# Assignment
Without including any pictures, reproduce all the lines below word for word.

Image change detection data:
--

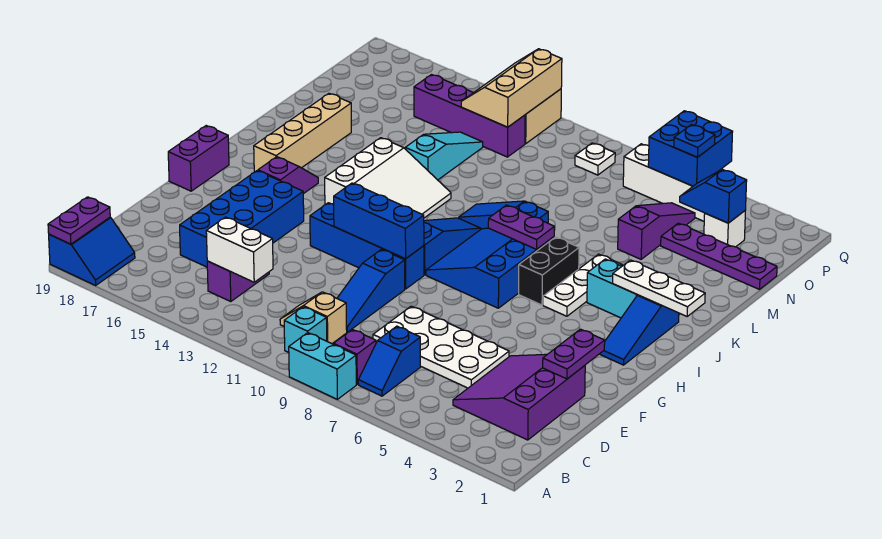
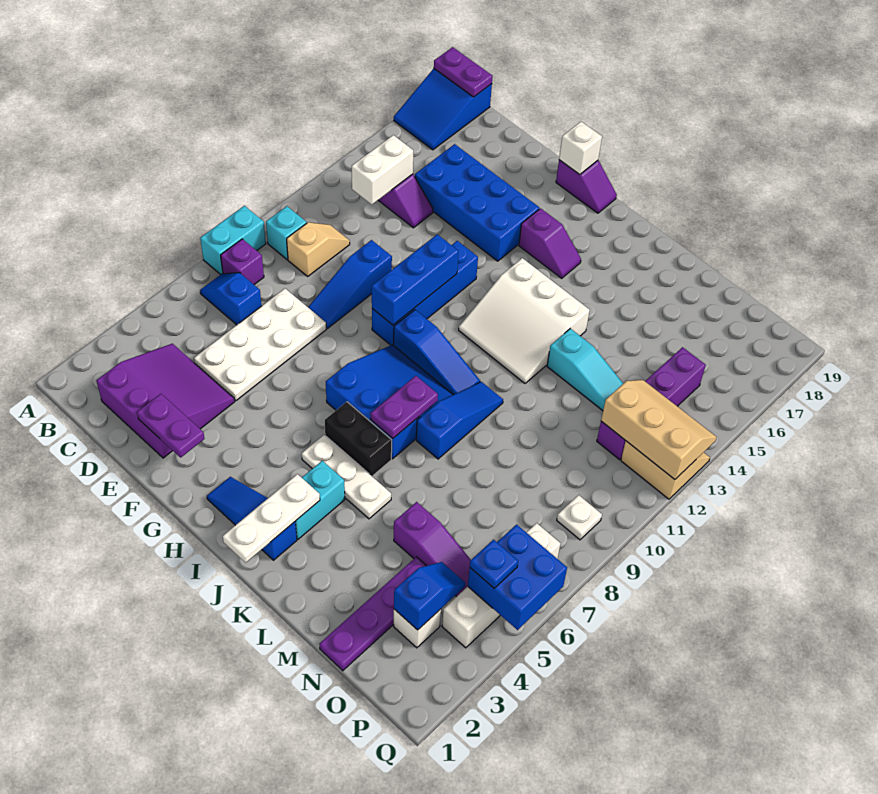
blue slope A18:B19 level 1 top 19 -> blue slope A17:B19 level 1 top 19
blue slope D10:F10 level 1 top F -> blue slope E9:E11 level 1 top 11
purple brick G19:H19 level 1 -> purple slope G19:H19 level 1 top G
none -> white brick G19 level 2
tan brick I17:L17 level 1 -> none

--

# Answer for the task
blue slope A18:B19 level 1 top 19 -> blue slope A17:B19 level 1 top 19
blue slope D10:F10 level 1 top F -> blue slope E9:E11 level 1 top 11
purple brick G19:H19 level 1 -> purple slope G19:H19 level 1 top G
none -> white brick G19 level 2
tan brick I17:L17 level 1 -> none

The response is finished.